Before-and-after scene images

=-=-=

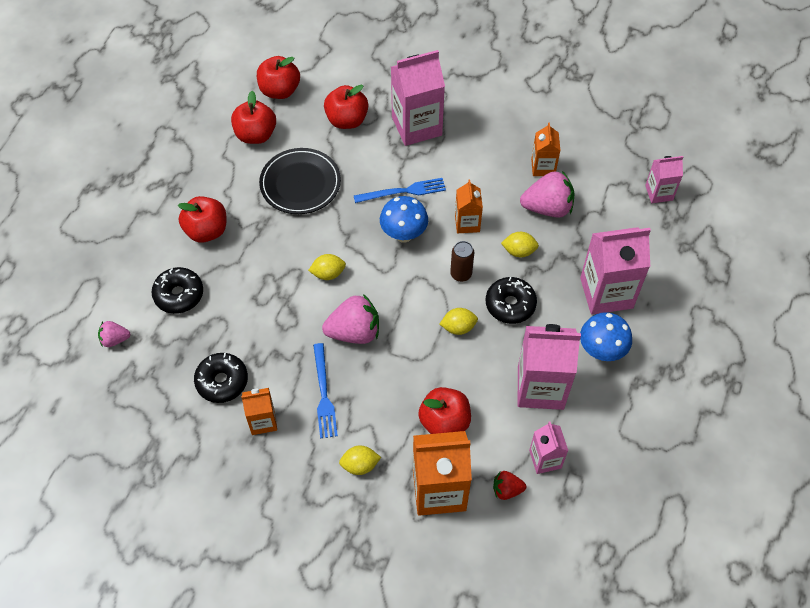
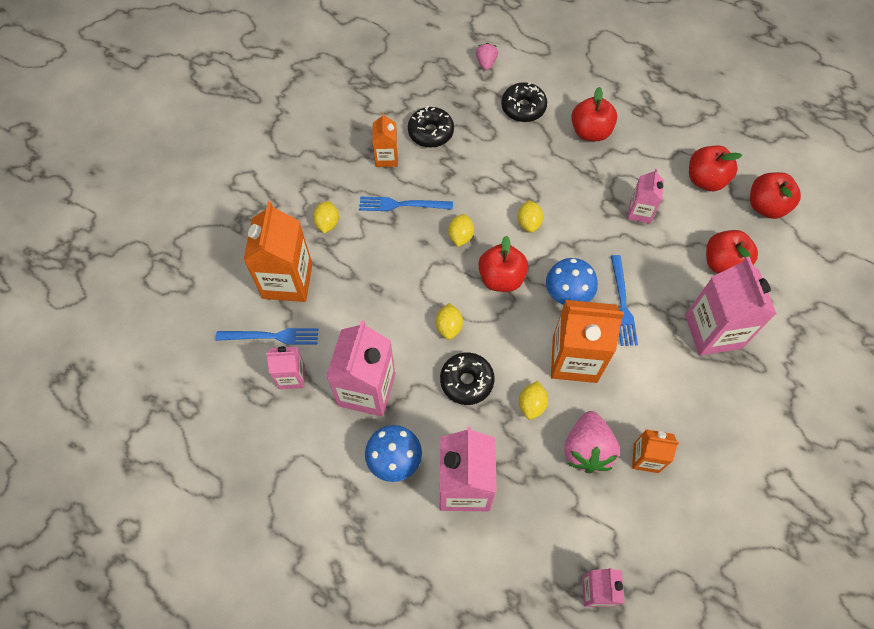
camera: 100 degrees right, 5 degrees up
(300, 183) = (640, 212): black plate -> pink carton
(354, 332) = (460, 236): pink strawberry -> yellow lemon
(444, 422) = (351, 296): red apple -> red apple (501, 278)
(461, 274) = (511, 341): brown can -> none
(467, 223) = (574, 359): orange carton -> orange carton, size x1.83
(507, 490) = (271, 336): red strawberry -> blue fork

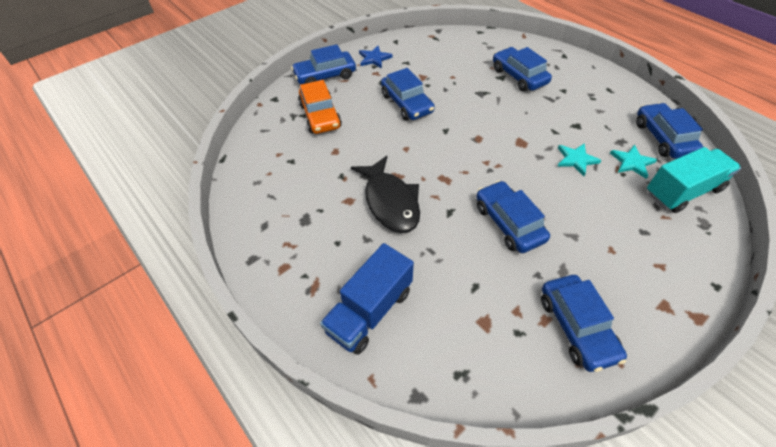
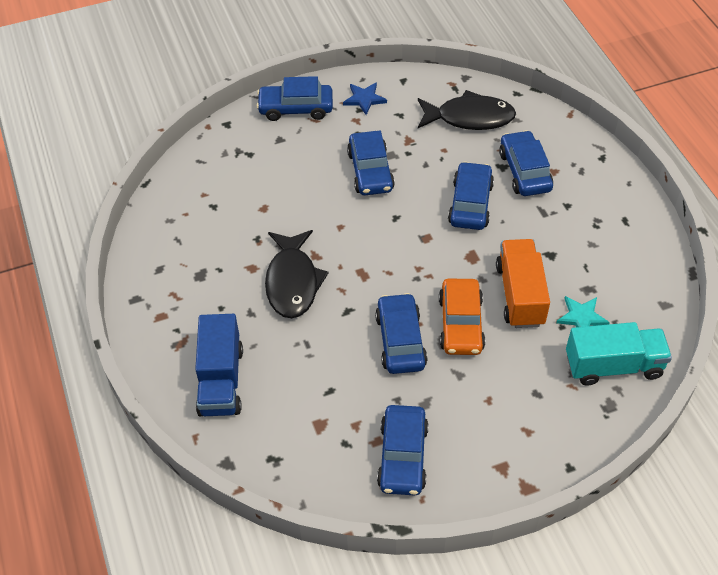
camera: 20 degrees right, 0 degrees up
(320, 116) = (267, 160): orange car -> orange car (461, 324)
(370, 311) = (221, 380): blue truck -> blue truck turned 60 degrees counterclockwise
(457, 53) = (469, 118): none -> black fish
(576, 159) = (520, 295): turquoise star -> orange truck
(662, 138) = (641, 299): blue car -> blue car (470, 204)

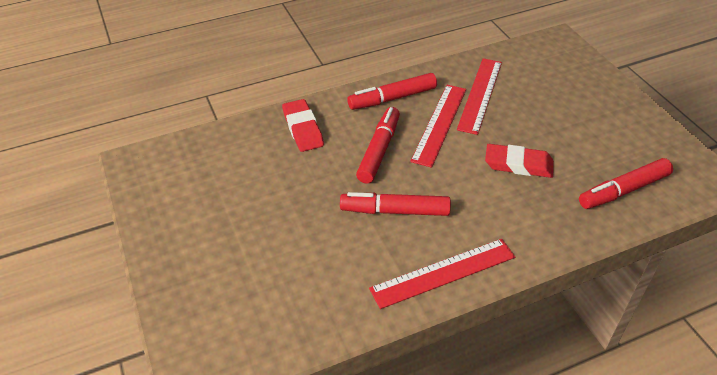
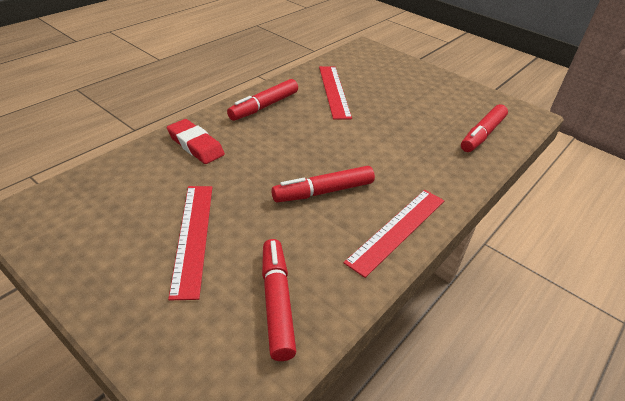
camera: 30 degrees left, 5 degrees down
(379, 150) = (278, 147): red marker -> red marker (276, 302)
(439, 124) = (316, 117): red ruler -> red ruler (192, 237)
(518, 164) = (397, 133): red eraser -> none

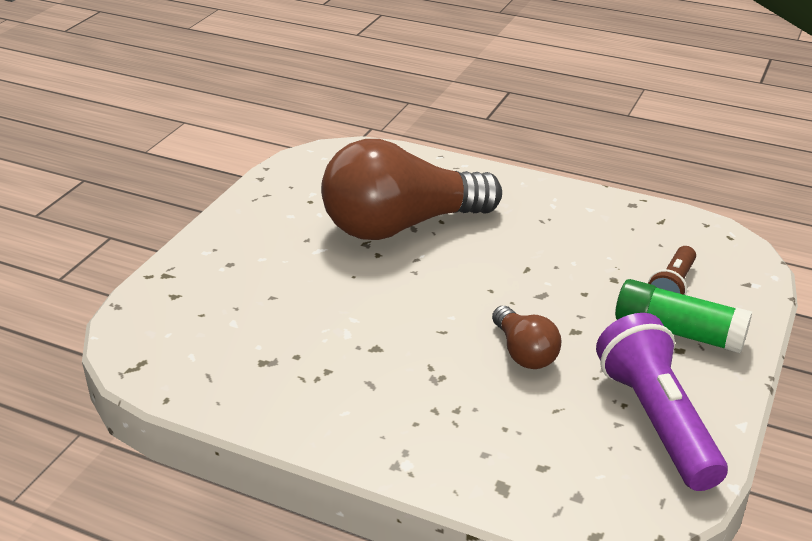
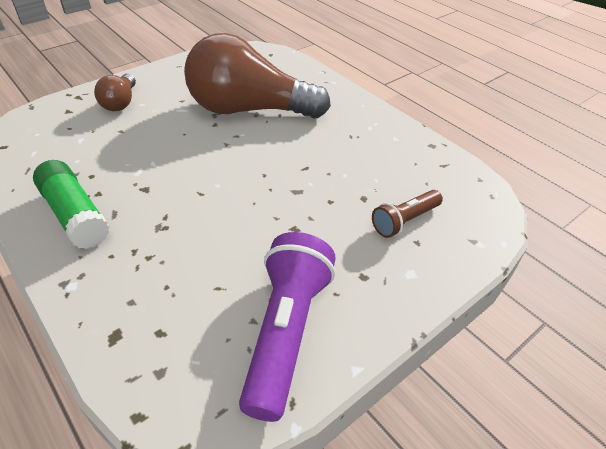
camera: 25 degrees right, 10 degrees up
(524, 352) = (240, 231): brown light bulb -> brown light bulb (120, 102)
(678, 332) = (376, 261): green glue stick -> green glue stick (75, 215)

=-=-=

INSTRUCTIONS TO FOLLOW: Filter the records for lines holding the string "brown". Copy each one.

RESPONSE FOR THIS EXERCISE:
(461, 274) = (511, 341): brown can -> none
(524, 352) = (240, 231): brown light bulb -> brown light bulb (120, 102)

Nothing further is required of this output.